--- START ---
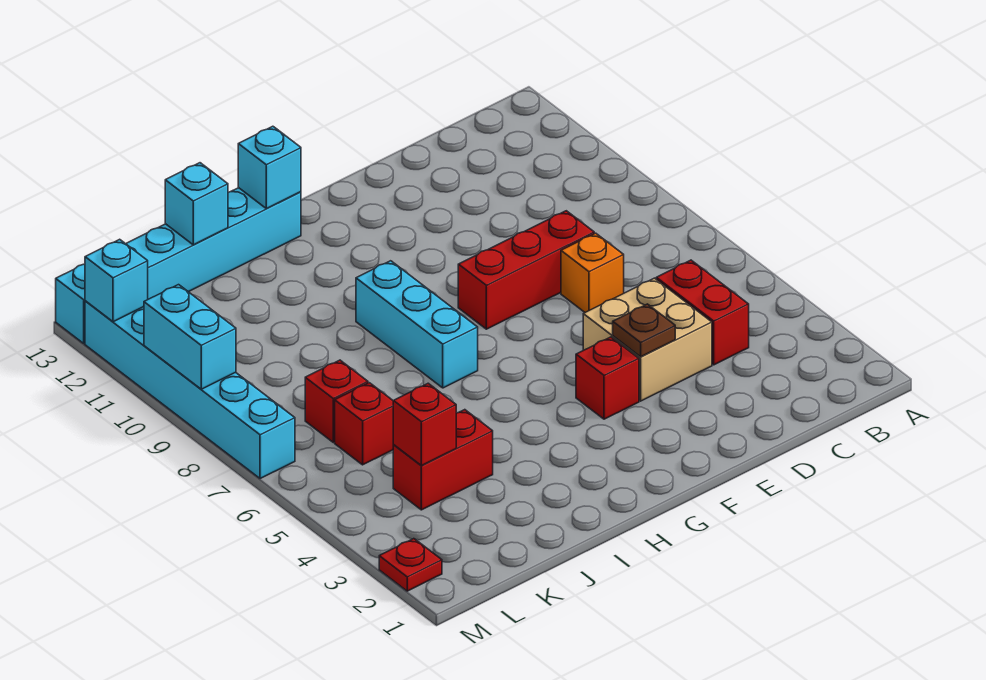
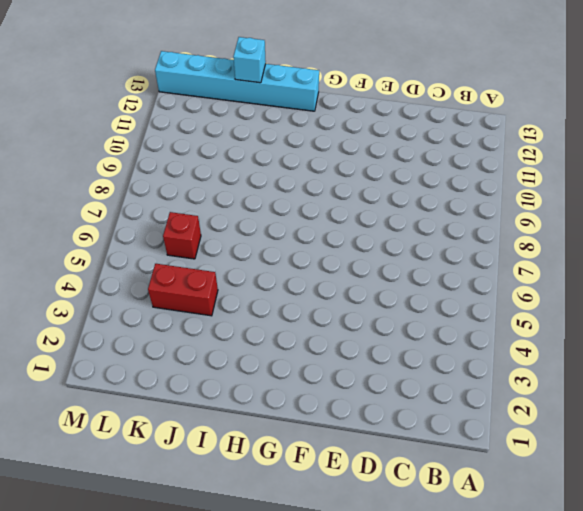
none -> red brick C4:C5 level 1
none -> tan brick D4:E5 level 1
none -> orange brick D7 level 1

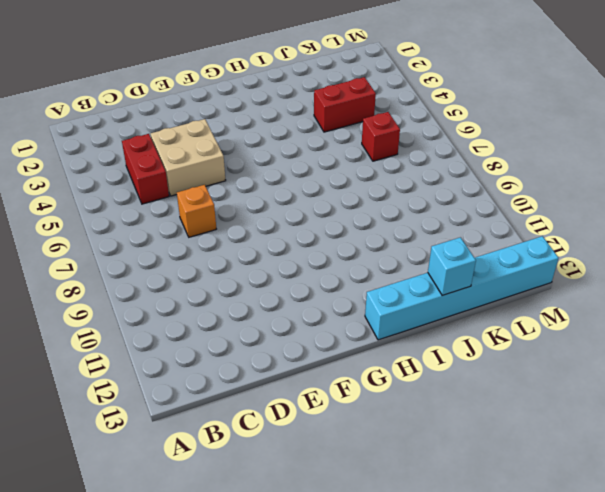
none -> red brick D8:F8 level 1
none -> red brick F4 level 1
none -> cyan brick H7:H9 level 1

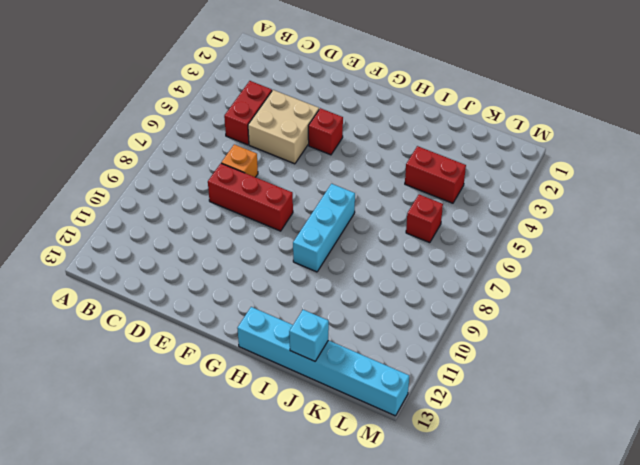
none -> red brick K7 level 1
none -> red plate M2 level 1
none -> cyan brick M7:M12 level 1

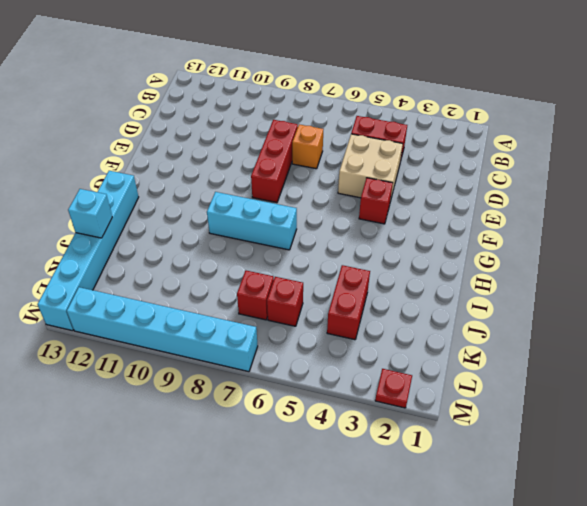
none -> brown plate E4 level 2
none -> cyan brick H13 level 2
none -> red brick K4 level 2

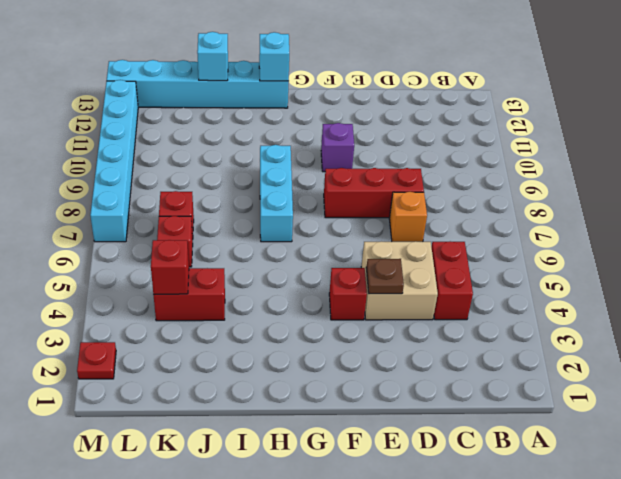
purple brick F10 level 1 -> none
none -> cyan brick M9:M10 level 2
none -> cyan brick M12 level 2

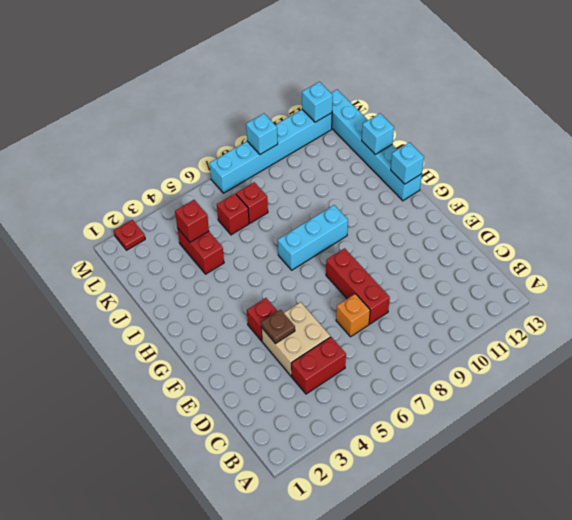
cyan brick M9 level 2 -> cyan brick M9:M10 level 2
--- END ---
▶ _Activity_
Within the listing above, print exactly the stretch beginning at the line that contains "none -> tan brick D4:E5 level 1" and finishing at the line that contains "none -> cyan brick M12 level 2", ends kept, pictures left out, and nothing more.

▶ _Response to the task_
none -> tan brick D4:E5 level 1
none -> orange brick D7 level 1

none -> red brick D8:F8 level 1
none -> red brick F4 level 1
none -> cyan brick H7:H9 level 1

none -> red brick K7 level 1
none -> red plate M2 level 1
none -> cyan brick M7:M12 level 1

none -> brown plate E4 level 2
none -> cyan brick H13 level 2
none -> red brick K4 level 2

purple brick F10 level 1 -> none
none -> cyan brick M9:M10 level 2
none -> cyan brick M12 level 2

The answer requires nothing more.